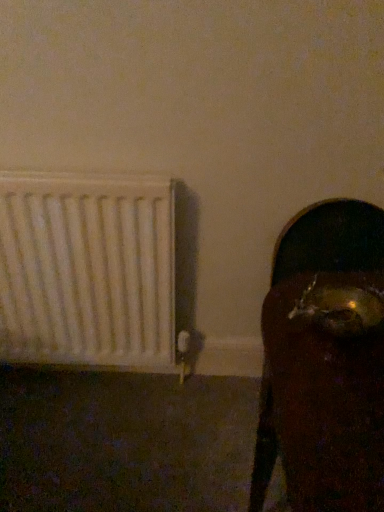
What do you see at coordinates (88, 273) in the screenshot?
I see `white matte radiator at left` at bounding box center [88, 273].

Find the location of a particular element. The image size is (384, 512). white matte radiator at left is located at coordinates (88, 273).

The image size is (384, 512). What do you see at coordinates (325, 362) in the screenshot?
I see `gold metallic skull at right` at bounding box center [325, 362].

Locate an element on the screen. The image size is (384, 512). gold metallic skull at right is located at coordinates (325, 362).

The width and height of the screenshot is (384, 512). Identify the location of white matte radiator at left. (88, 273).

Is white matte radiator at left to the left of gold metallic skull at right from the viewer's perspective?

Yes.

Considering their positions, is white matte radiator at left located in front of or behind gold metallic skull at right?

white matte radiator at left is positioned farther from the viewer than gold metallic skull at right.

Is point (48, 268) more distant than point (377, 414)?

Yes, point (48, 268) is behind point (377, 414).

From the image's perspective, does white matte radiator at left appear lower than gold metallic skull at right?

No, from the image's perspective, white matte radiator at left is not below gold metallic skull at right.

From a real-world perspective, is white matte radiator at left positioned over gold metallic skull at right based on gravity?

Yes, from a real-world perspective, white matte radiator at left is on top of gold metallic skull at right.

Between white matte radiator at left and gold metallic skull at right, which one has smaller width?

With smaller width is white matte radiator at left.

Considering the sizes of objects white matte radiator at left and gold metallic skull at right in the image provided, who is shorter, white matte radiator at left or gold metallic skull at right?

white matte radiator at left is shorter.

Does white matte radiator at left have a larger size compared to gold metallic skull at right?

No.

Would you say white matte radiator at left is outside gold metallic skull at right?

white matte radiator at left lies outside gold metallic skull at right's area.

Does white matte radiator at left touch gold metallic skull at right?

No, white matte radiator at left is not beside gold metallic skull at right.

Is white matte radiator at left positioned with its back to gold metallic skull at right?

white matte radiator at left does not have its back to gold metallic skull at right.

Locate an element on the screen. This screenshot has width=384, height=512. radiator above the gold metallic skull at right (from the image's perspective) is located at coordinates [x=88, y=273].

Looking at this image, which is more to the left, gold metallic skull at right or white matte radiator at left?

white matte radiator at left is more to the left.

In the image, is gold metallic skull at right positioned in front of or behind white matte radiator at left?

Clearly, gold metallic skull at right is in front of white matte radiator at left.

Is point (263, 320) closer or farther from the camera than point (79, 208)?

Point (263, 320) is positioned closer to the camera compared to point (79, 208).

Based on the photo, from the image's perspective, does gold metallic skull at right appear lower than white matte radiator at left?

Correct, gold metallic skull at right appears lower than white matte radiator at left in the image.

From the picture: From a real-world perspective, is gold metallic skull at right physically above white matte radiator at left?

Actually, gold metallic skull at right is physically below white matte radiator at left in the real world.

Considering the sizes of objects gold metallic skull at right and white matte radiator at left in the image provided, who is wider, gold metallic skull at right or white matte radiator at left?

gold metallic skull at right is wider.

Who is shorter, gold metallic skull at right or white matte radiator at left?

With less height is white matte radiator at left.

Considering the sizes of objects gold metallic skull at right and white matte radiator at left in the image provided, who is bigger, gold metallic skull at right or white matte radiator at left?

gold metallic skull at right is bigger.

Would you say gold metallic skull at right contains white matte radiator at left?

No.

Are gold metallic skull at right and white matte radiator at left far apart?

They are positioned close to each other.

Is gold metallic skull at right oriented towards white matte radiator at left?

No, gold metallic skull at right is not turned towards white matte radiator at left.

How many degrees apart are the facing directions of gold metallic skull at right and white matte radiator at left?

6.21e-05 degrees separate the facing orientations of gold metallic skull at right and white matte radiator at left.

How far apart are gold metallic skull at right and white matte radiator at left?

A distance of 25.83 inches exists between gold metallic skull at right and white matte radiator at left.

I want to click on radiator that appears above the gold metallic skull at right (from the image's perspective), so click(88, 273).

Where is `furniture below the white matte radiator at left (from the image's perspective)`? furniture below the white matte radiator at left (from the image's perspective) is located at coordinates (325, 362).

Locate an element on the screen. The height and width of the screenshot is (512, 384). radiator that is behind the gold metallic skull at right is located at coordinates (88, 273).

════════════════════

§ TASK DESCRIPTION: In the entries from the line with "No, from the" to the line with "white matte radiator at left is shorter.", switch "gold metallic skull at right" to "silver metallic skull at right" and write those lines out again with everything else left as it is.

§ COMPLETED TASK:
No, from the image's perspective, white matte radiator at left is not below silver metallic skull at right.

From a real-world perspective, is white matte radiator at left positioned over silver metallic skull at right based on gravity?

Yes, from a real-world perspective, white matte radiator at left is on top of silver metallic skull at right.

Between white matte radiator at left and silver metallic skull at right, which one has smaller width?

With smaller width is white matte radiator at left.

Considering the sizes of objects white matte radiator at left and silver metallic skull at right in the image provided, who is shorter, white matte radiator at left or silver metallic skull at right?

white matte radiator at left is shorter.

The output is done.